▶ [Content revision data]

-=-=-=-=-

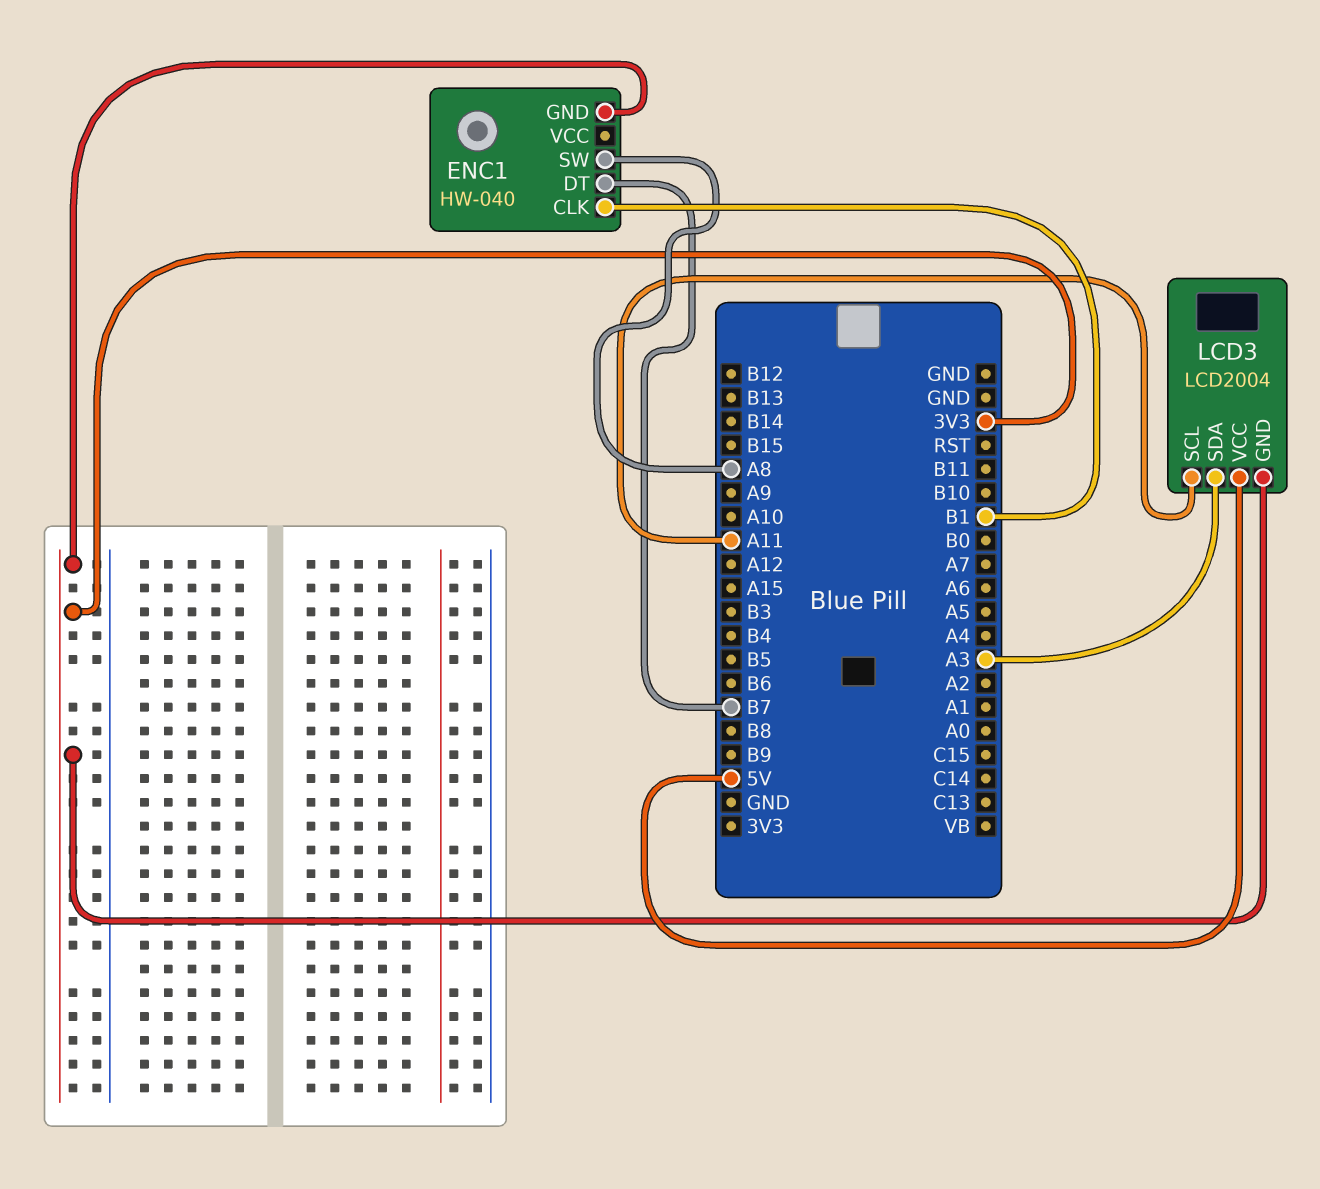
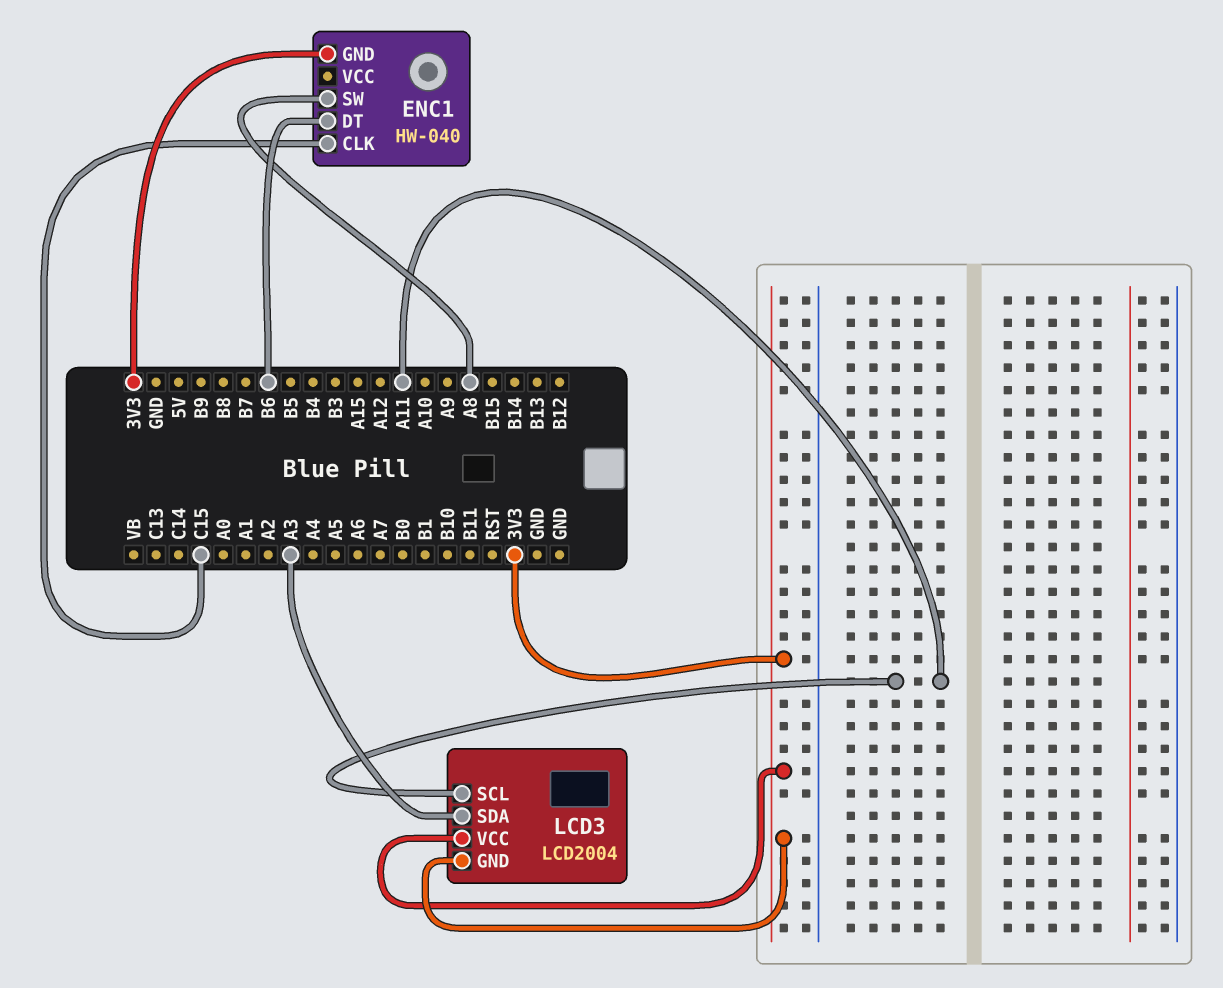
ENC1 pin CLK: B1 -> C15
ENC1 pin DT: B7 -> B6
LCD3 pin VCC: 5V -> 3V3

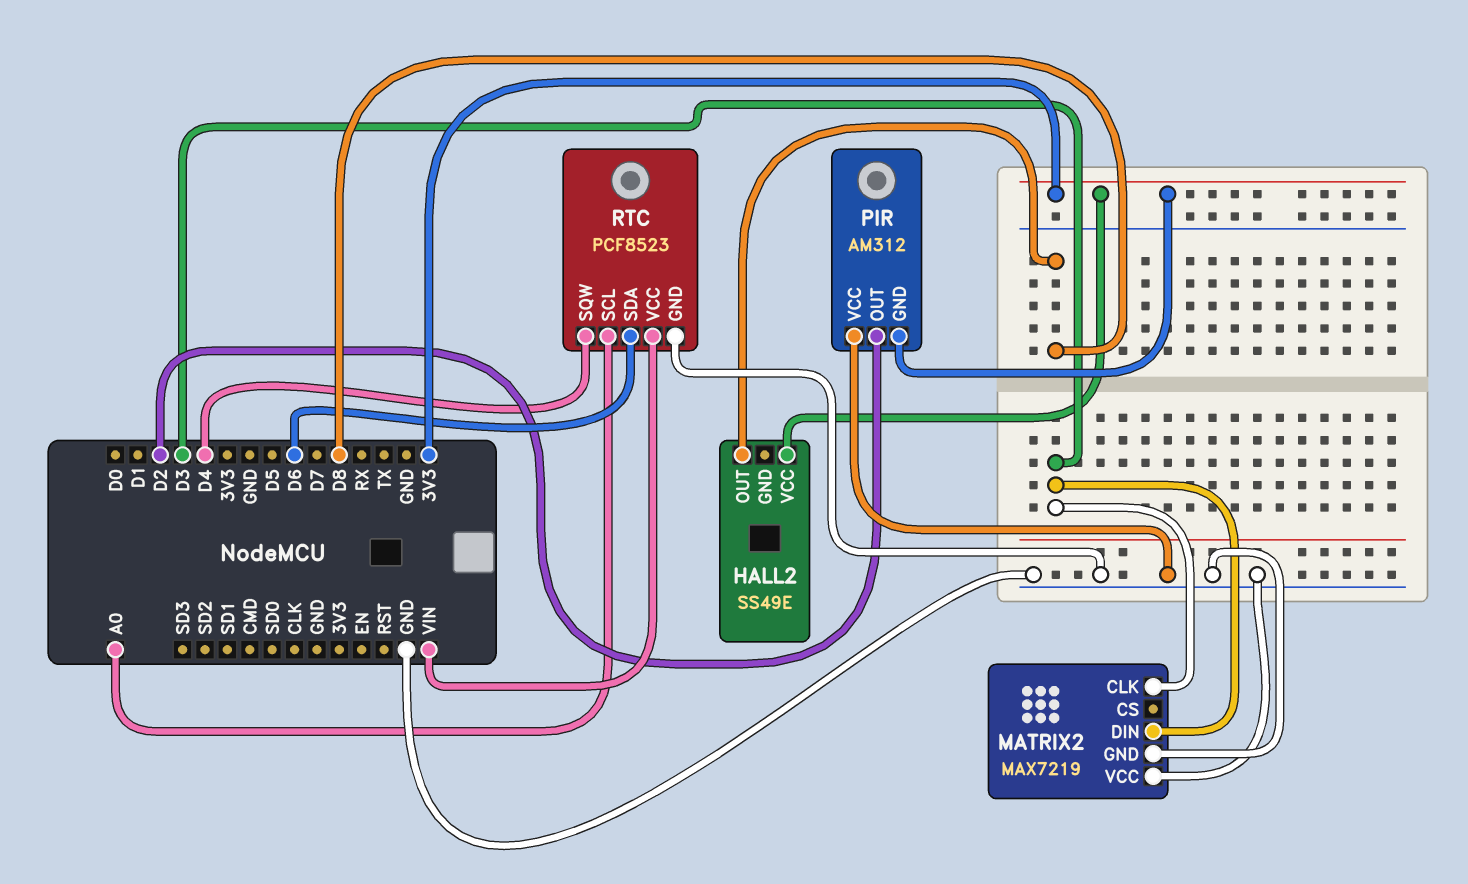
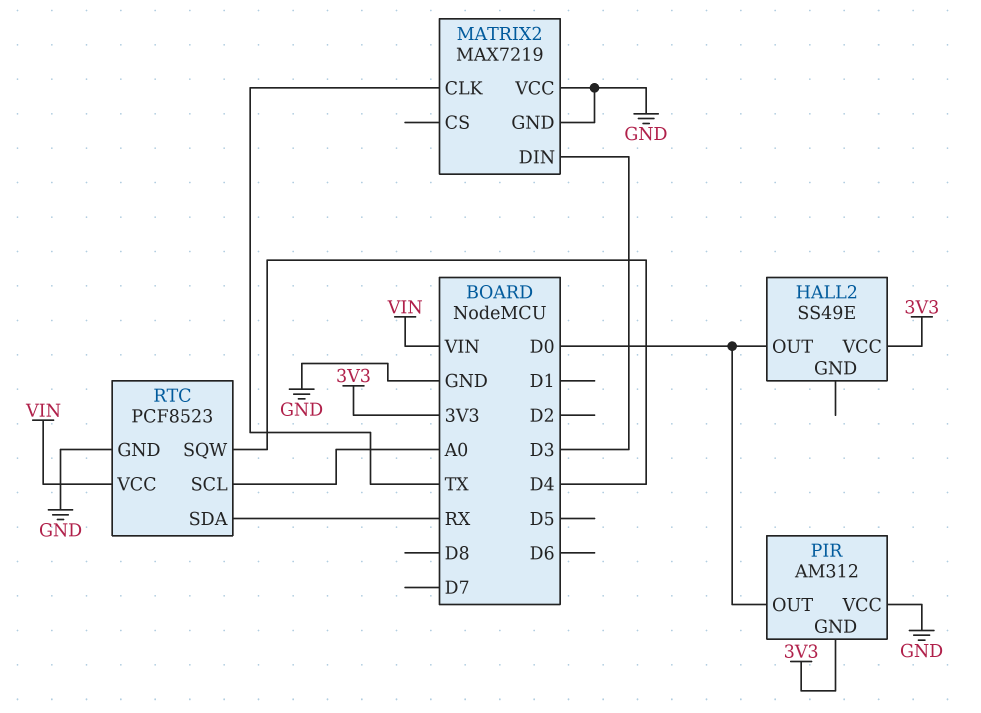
HALL2 pin OUT: D8 -> D0
MATRIX2 pin CLK: D3 -> TX
PIR pin OUT: D2 -> D0
RTC pin SDA: D6 -> RX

-=-=-=-=-

▶ [Task brief] The result should be an exact repetition of all the records. Drop the pictures.

▶ [Reply]
ENC1 pin CLK: B1 -> C15
ENC1 pin DT: B7 -> B6
LCD3 pin VCC: 5V -> 3V3

HALL2 pin OUT: D8 -> D0
MATRIX2 pin CLK: D3 -> TX
PIR pin OUT: D2 -> D0
RTC pin SDA: D6 -> RX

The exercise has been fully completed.